◆ **THE TASK**
The entries are to be output word for word, with the pictures omitted.

──────────────────────────────

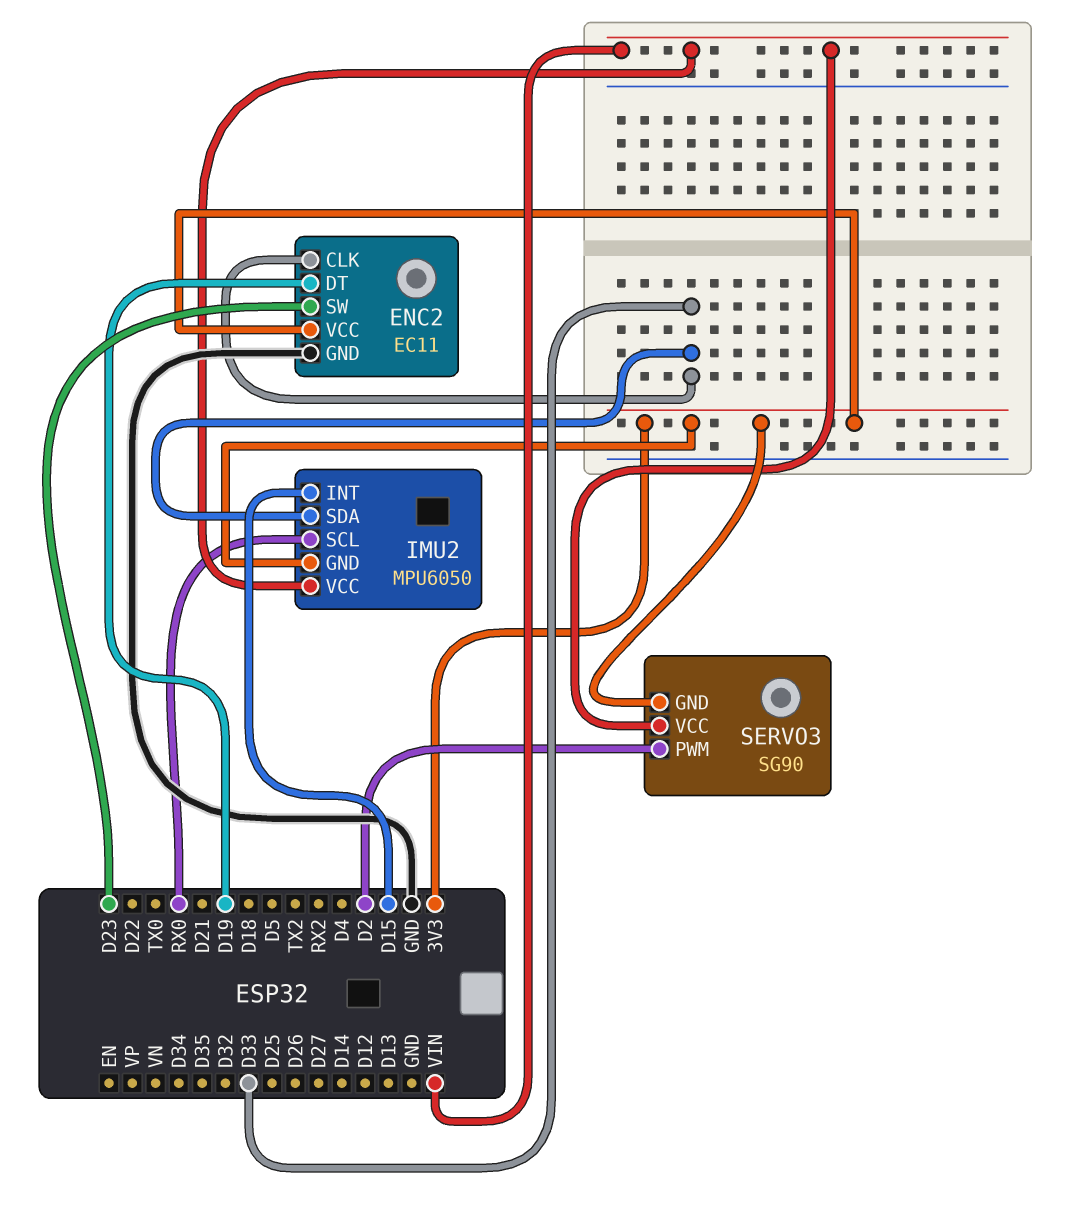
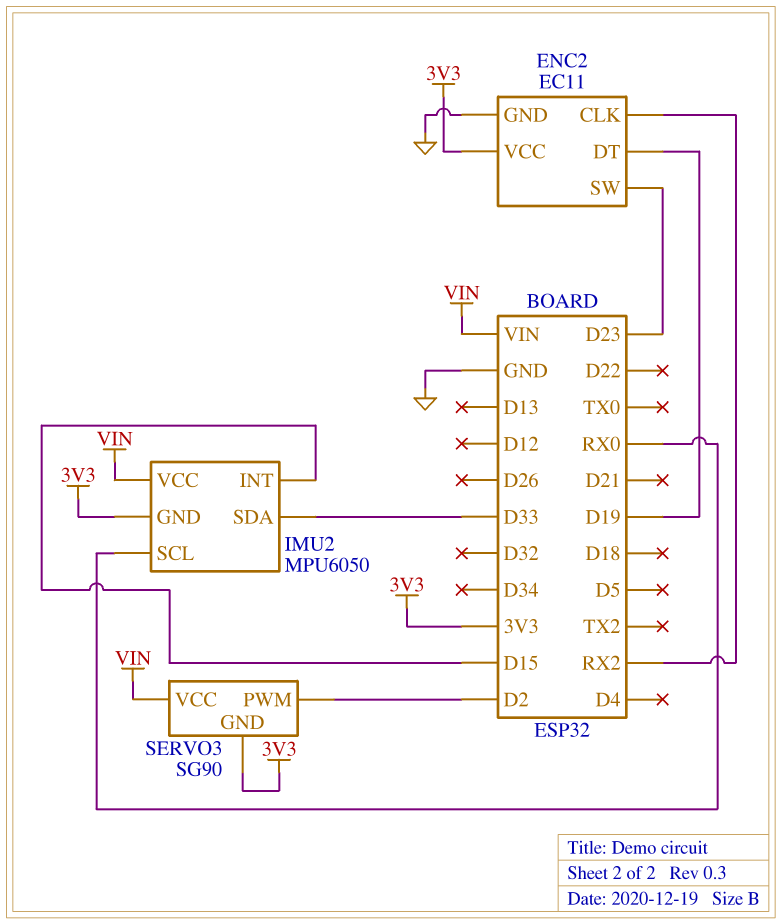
ENC2 pin CLK: D33 -> RX2

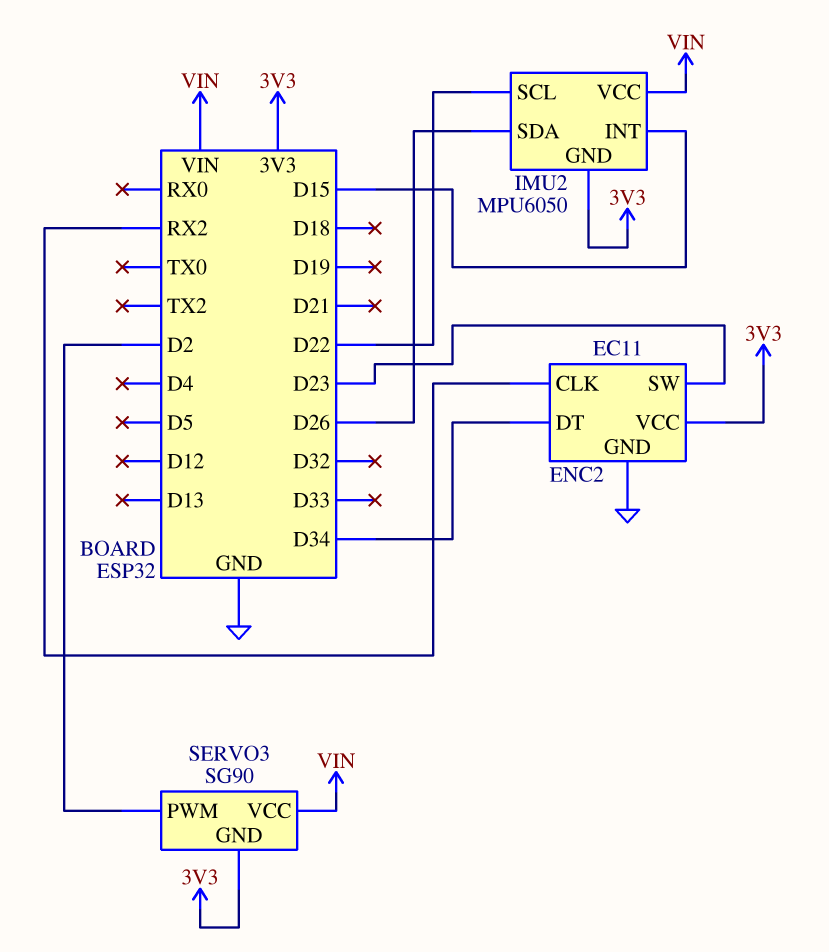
ENC2 pin DT: D19 -> D34
IMU2 pin SCL: RX0 -> D22
IMU2 pin SDA: D33 -> D26

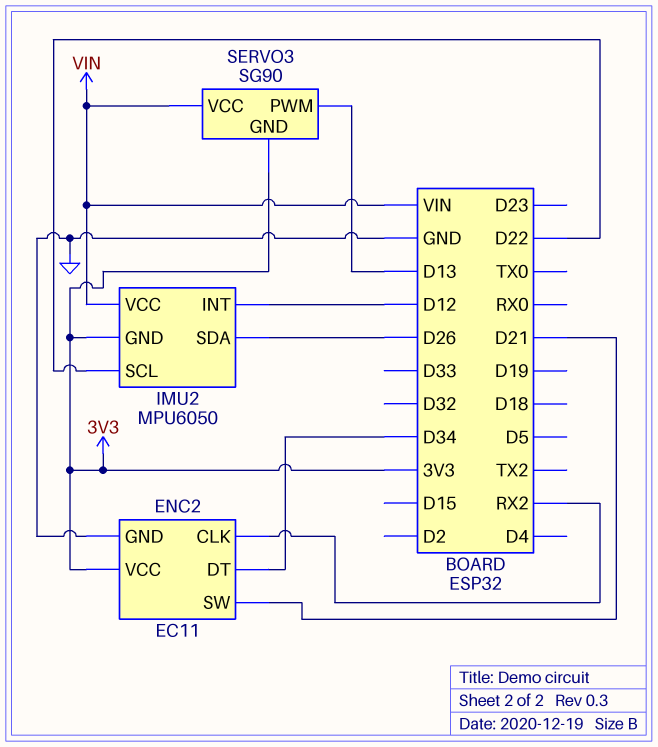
ENC2 pin SW: D23 -> D21
IMU2 pin INT: D15 -> D12
SERVO3 pin PWM: D2 -> D13

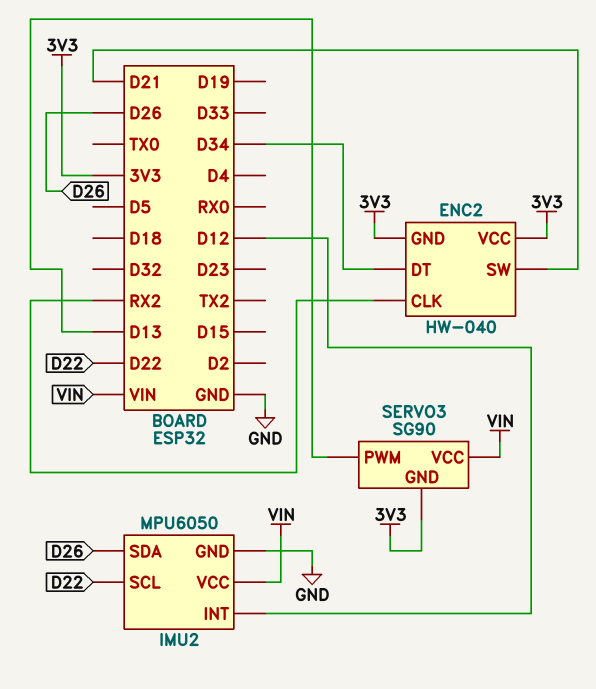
ENC2: EC11 -> HW-040
ENC2 pin GND: GND -> 3V3
IMU2 pin GND: 3V3 -> GND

──────────────────────────────

◆ **WRITTEN RESPONSE**
ENC2 pin CLK: D33 -> RX2

ENC2 pin DT: D19 -> D34
IMU2 pin SCL: RX0 -> D22
IMU2 pin SDA: D33 -> D26

ENC2 pin SW: D23 -> D21
IMU2 pin INT: D15 -> D12
SERVO3 pin PWM: D2 -> D13

ENC2: EC11 -> HW-040
ENC2 pin GND: GND -> 3V3
IMU2 pin GND: 3V3 -> GND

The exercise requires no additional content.